## What to work on
When you repeat the entries, reproduce each line exactly and omit every picture.

## Extracted entries
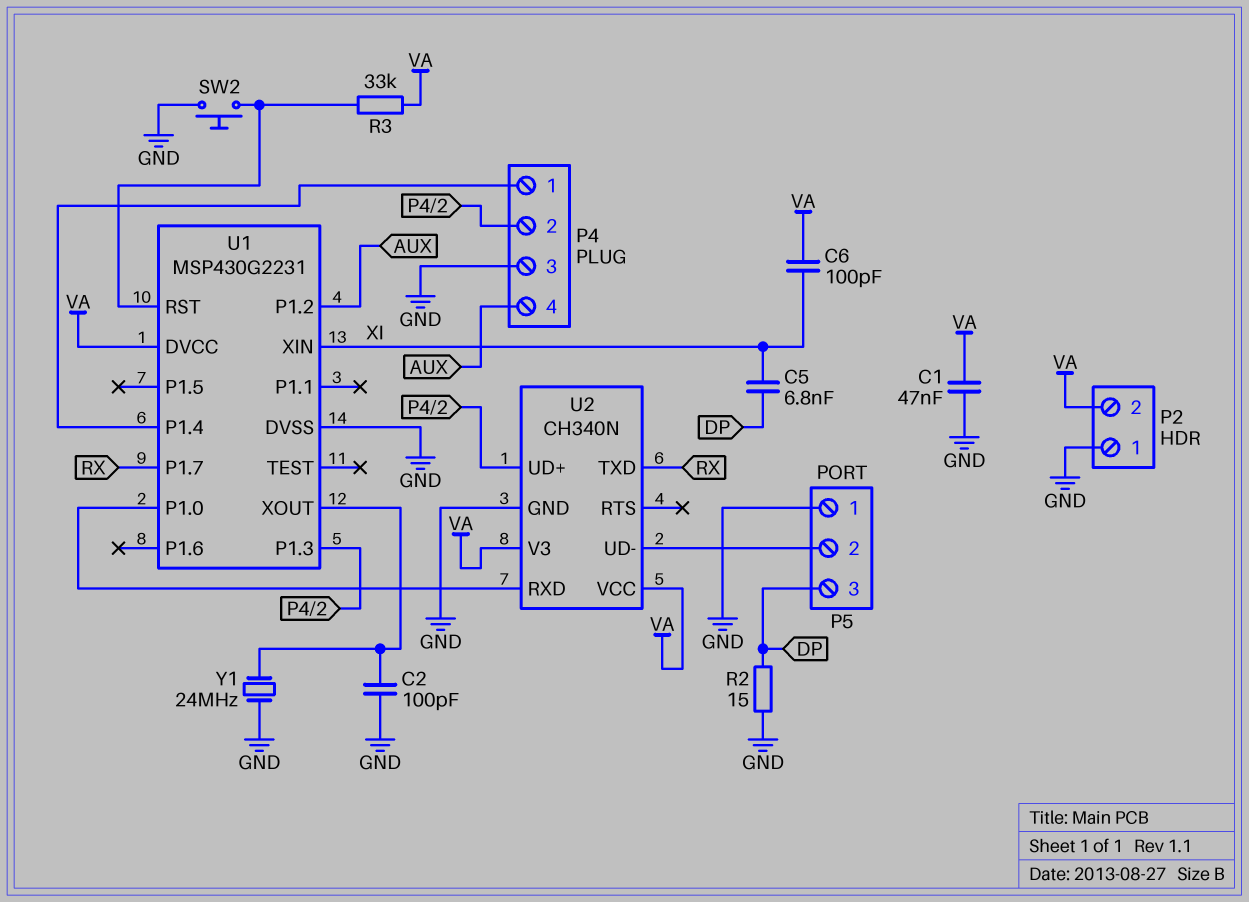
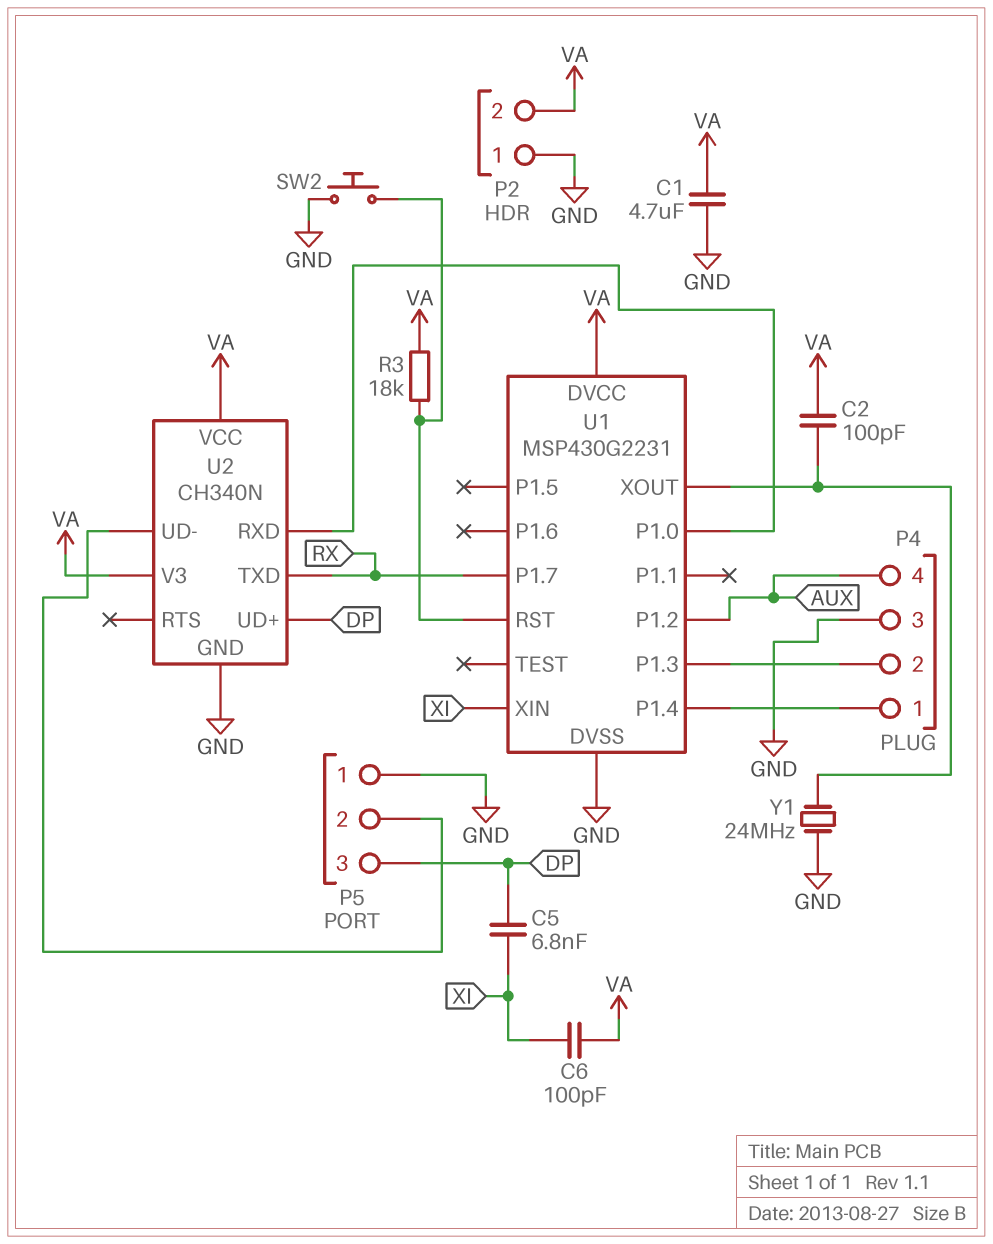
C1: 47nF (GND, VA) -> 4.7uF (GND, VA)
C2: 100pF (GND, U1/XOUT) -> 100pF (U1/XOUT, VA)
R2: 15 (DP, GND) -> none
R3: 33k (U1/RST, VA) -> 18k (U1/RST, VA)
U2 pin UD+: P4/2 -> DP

## Completed exercise
C1: 47nF (GND, VA) -> 4.7uF (GND, VA)
C2: 100pF (GND, U1/XOUT) -> 100pF (U1/XOUT, VA)
R2: 15 (DP, GND) -> none
R3: 33k (U1/RST, VA) -> 18k (U1/RST, VA)
U2 pin UD+: P4/2 -> DP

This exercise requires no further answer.